(Scene change data)
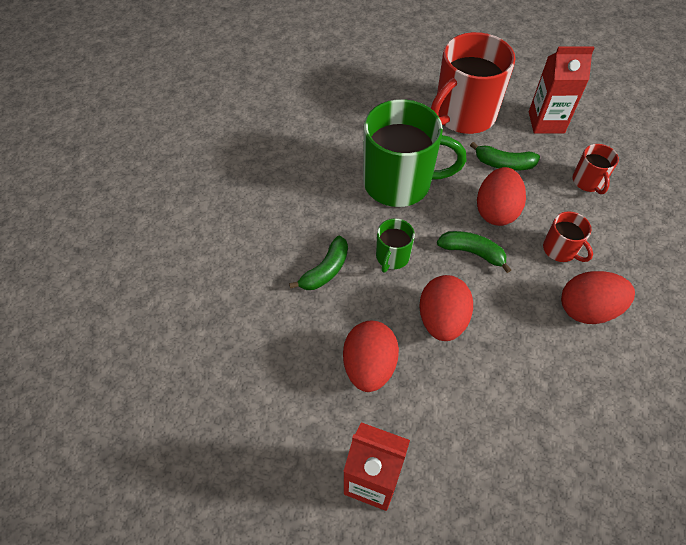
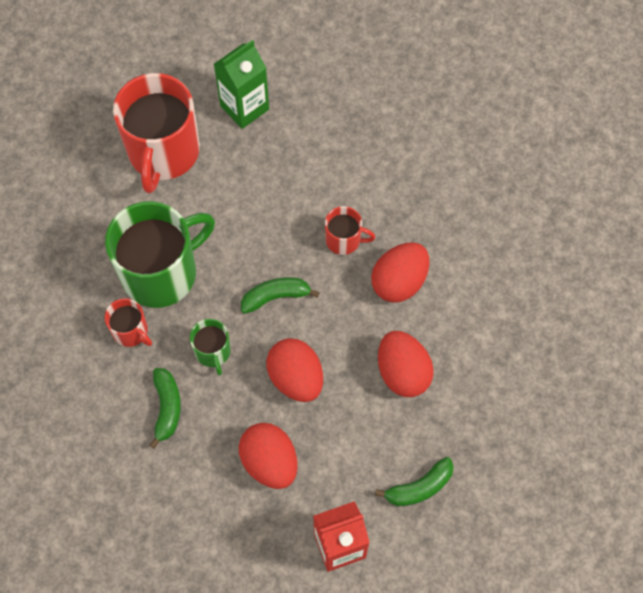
camera: 40 degrees left, 10 degrees up
(496, 211) = (266, 239): red egg -> red egg (402, 372)
(503, 164) = (238, 183): green banana -> green banana (419, 487)
(546, 122) = (244, 107): red carton -> green carton
(588, 181) = (322, 151): red mug -> red mug (131, 331)

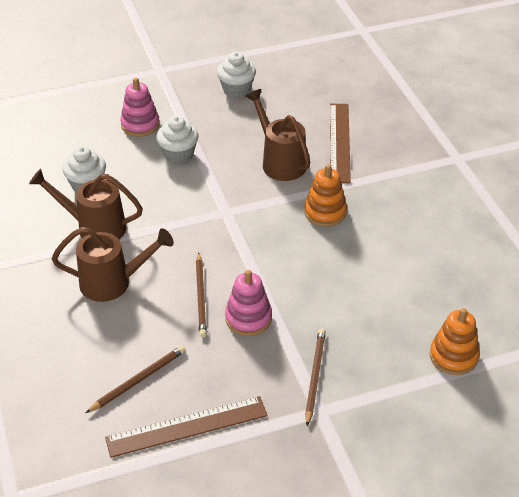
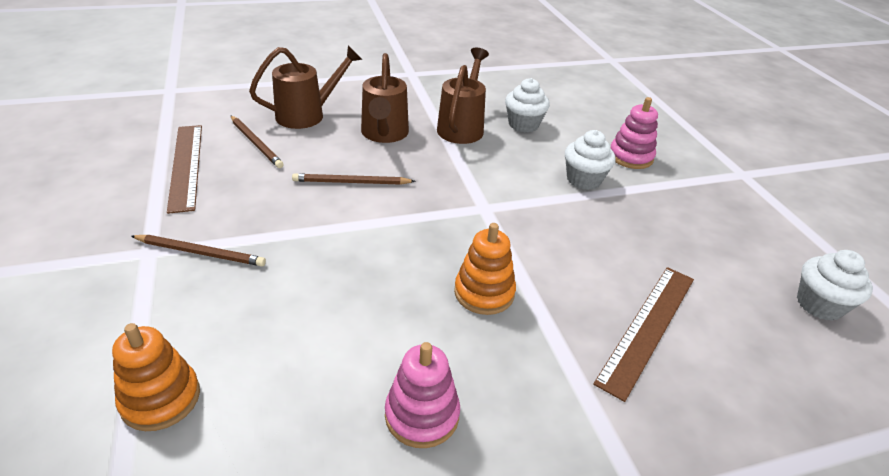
camera: 90 degrees right, 5 degrees down
(236, 89) = (733, 232): white cupcake -> white cupcake (819, 304)
(248, 318) = (309, 211): pink stacking toy -> pink stacking toy (422, 415)
(280, 162) = (586, 259): brown watering can -> brown watering can (307, 115)
(339, 142) = (647, 327): brown ruler -> brown ruler turned 60 degrees counterclockwise

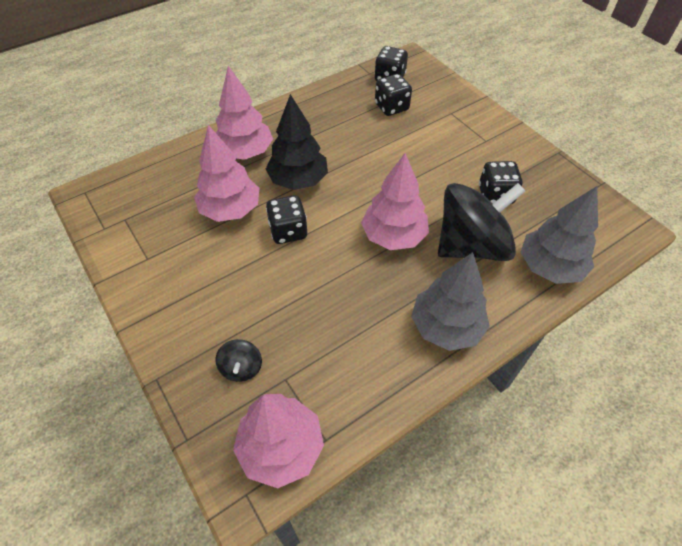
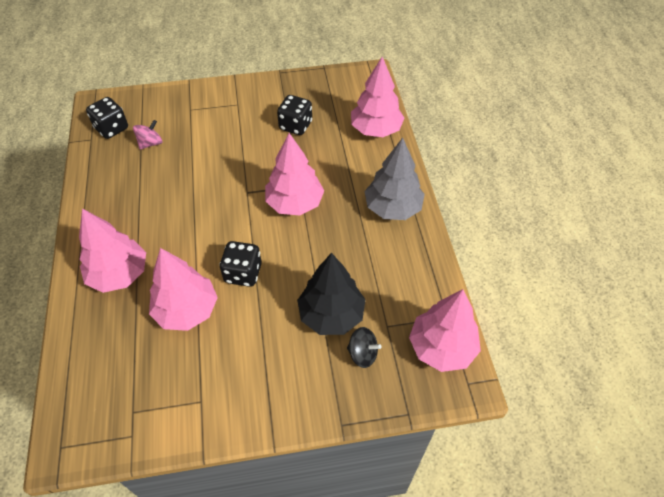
camera: 65 degrees left, 0 degrees up
(298, 180) = (188, 244): black tree -> black tree (331, 315)
(391, 107) = (150, 143): black dice -> pink spinning top
(471, 245) = (333, 162): black spinning top -> none
(549, 267) = (376, 130): grey tree -> pink tree

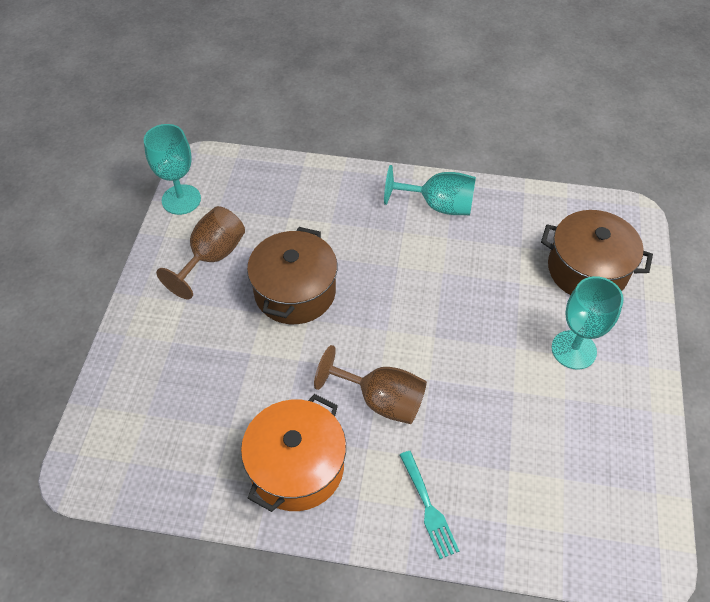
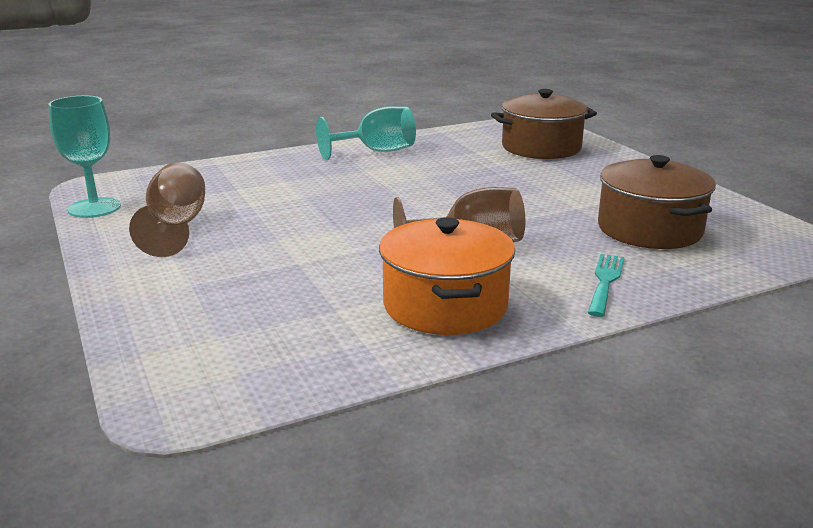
camera: 35 degrees left, 30 degrees down
(295, 291) = (299, 220): brown pot -> brown pot (649, 229)
(428, 508) = (605, 281): turquoise fork -> turquoise fork turned 105 degrees counterclockwise
(573, 350) = (589, 179): turquoise goblet -> none

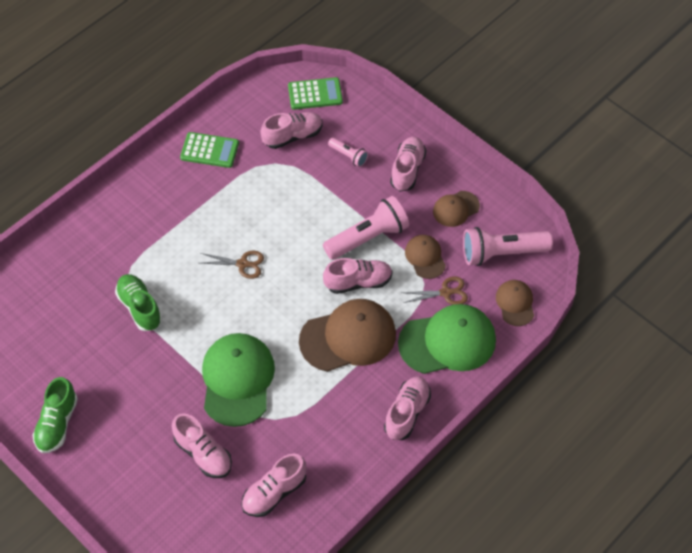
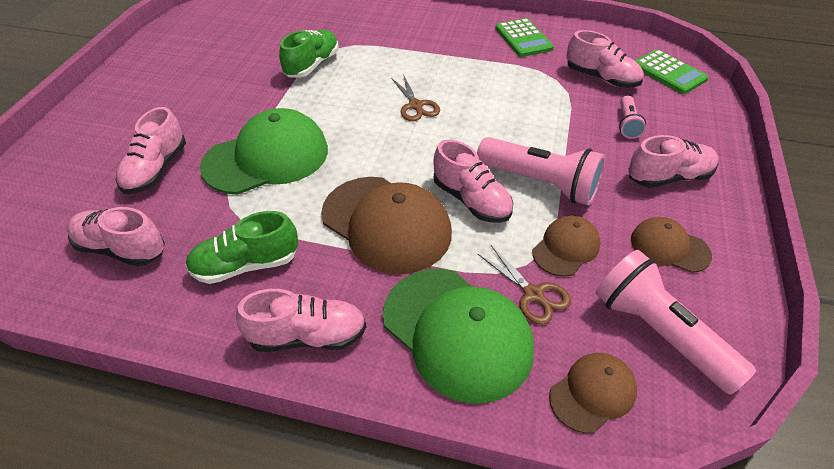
camera: 60 degrees right, 10 degrees down
(57, 423) = (153, 68): green shoe -> green shoe (246, 265)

#### PROBLEM TO WORK ON:
Retype the lines from the one containing "(391, 107) = (150, 143): black" down to the last line of the records, both included, exactly and nothing more. Pictures stay out.

#### EXERCISE OUTPUT:
(391, 107) = (150, 143): black dice -> pink spinning top
(471, 245) = (333, 162): black spinning top -> none
(549, 267) = (376, 130): grey tree -> pink tree

camera: 35 degrees left, 30 degrees down
(295, 291) = (299, 220): brown pot -> brown pot (649, 229)
(428, 508) = (605, 281): turquoise fork -> turquoise fork turned 105 degrees counterclockwise
(573, 350) = (589, 179): turquoise goblet -> none

camera: 60 degrees right, 10 degrees down
(57, 423) = (153, 68): green shoe -> green shoe (246, 265)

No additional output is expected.